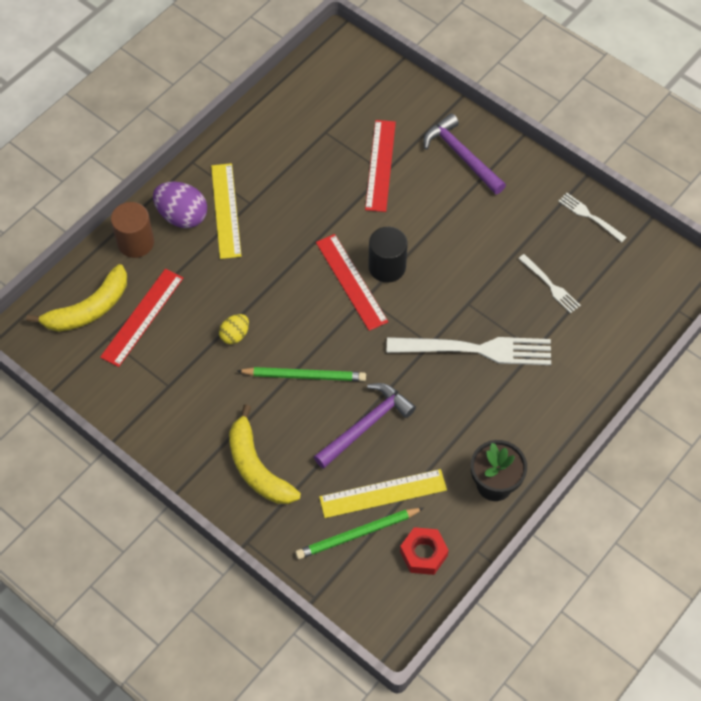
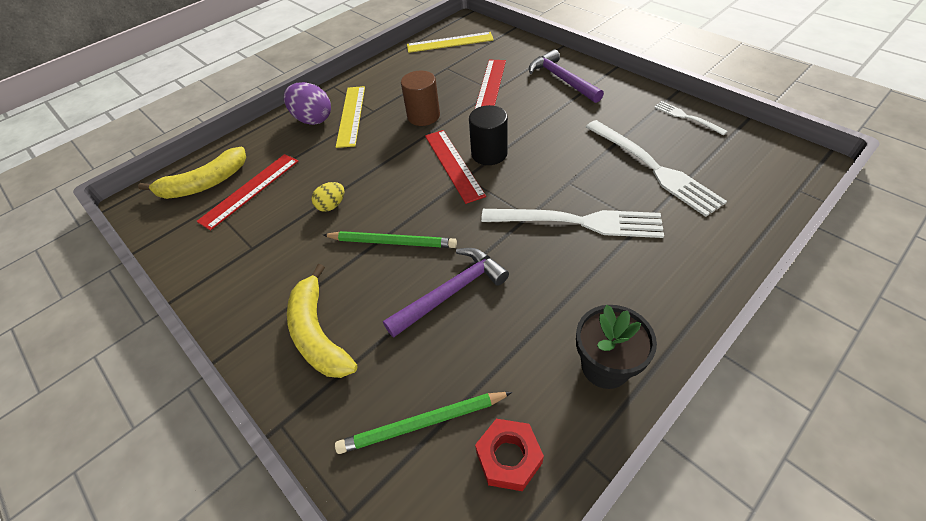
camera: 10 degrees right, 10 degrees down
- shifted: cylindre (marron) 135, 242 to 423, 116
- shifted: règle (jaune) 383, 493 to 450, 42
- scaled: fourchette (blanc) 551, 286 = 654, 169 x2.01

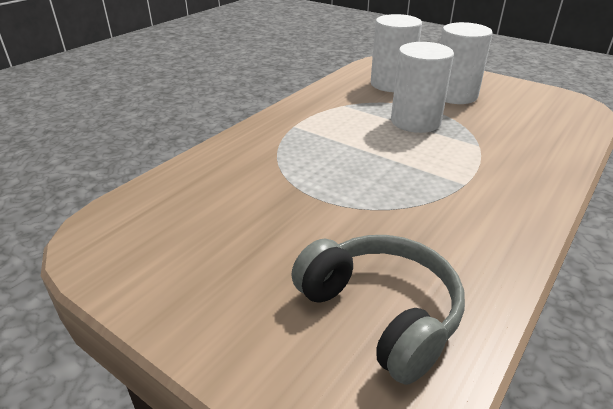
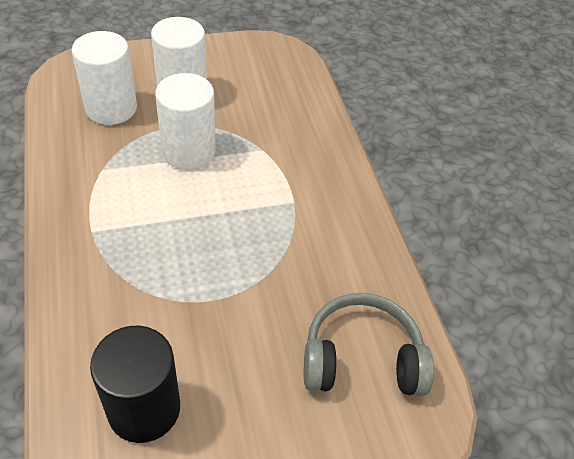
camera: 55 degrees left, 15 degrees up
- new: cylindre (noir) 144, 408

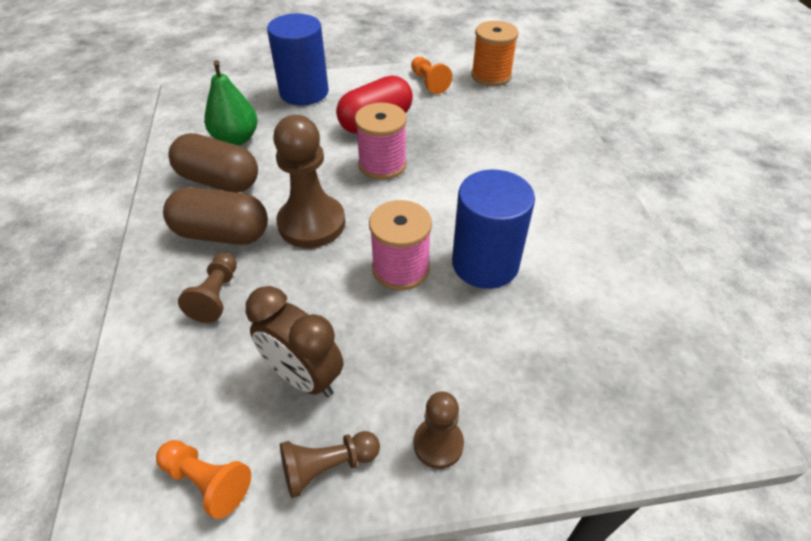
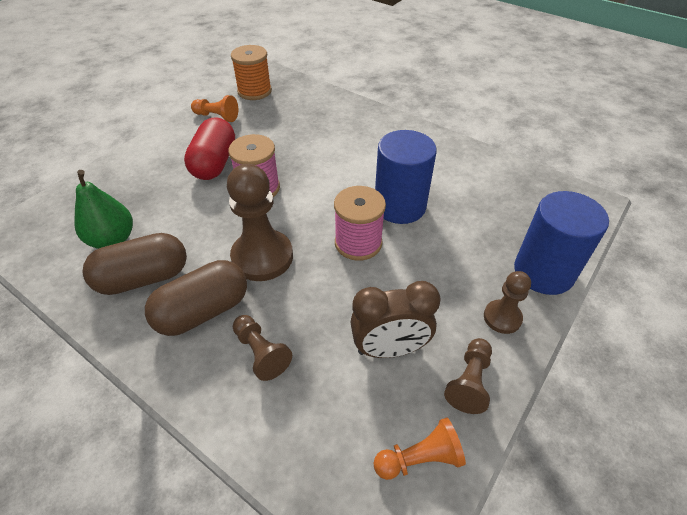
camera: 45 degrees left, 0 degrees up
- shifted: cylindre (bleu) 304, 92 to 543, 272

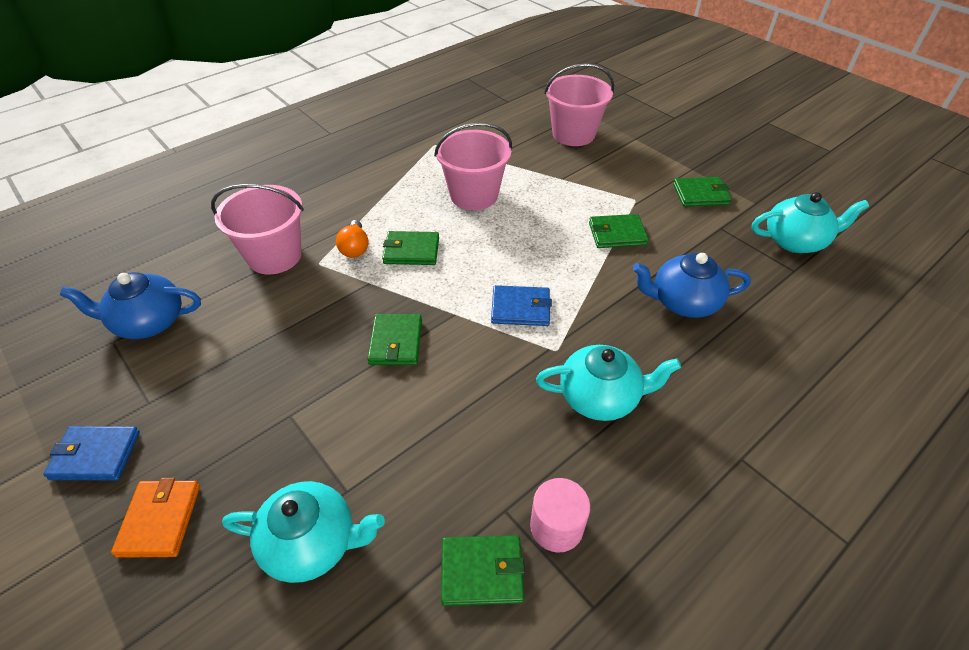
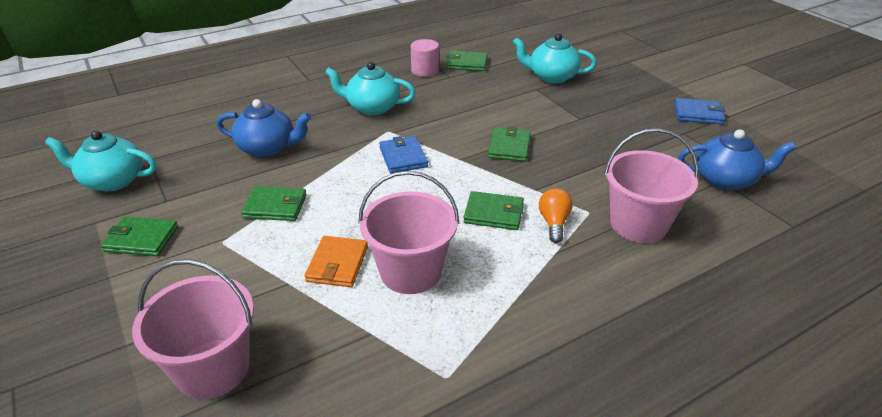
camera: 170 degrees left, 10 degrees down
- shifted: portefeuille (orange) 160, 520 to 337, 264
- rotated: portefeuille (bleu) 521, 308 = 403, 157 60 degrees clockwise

> YOUR INSTRUCTIONS: When you retype the data above, match every line exactly and leave the pictures behind.

> EXERCISE SOLUTION:
camera: 10 degrees right, 10 degrees down
- shifted: cylindre (marron) 135, 242 to 423, 116
- shifted: règle (jaune) 383, 493 to 450, 42
- scaled: fourchette (blanc) 551, 286 = 654, 169 x2.01

camera: 55 degrees left, 15 degrees up
- new: cylindre (noir) 144, 408

camera: 45 degrees left, 0 degrees up
- shifted: cylindre (bleu) 304, 92 to 543, 272

camera: 170 degrees left, 10 degrees down
- shifted: portefeuille (orange) 160, 520 to 337, 264
- rotated: portefeuille (bleu) 521, 308 = 403, 157 60 degrees clockwise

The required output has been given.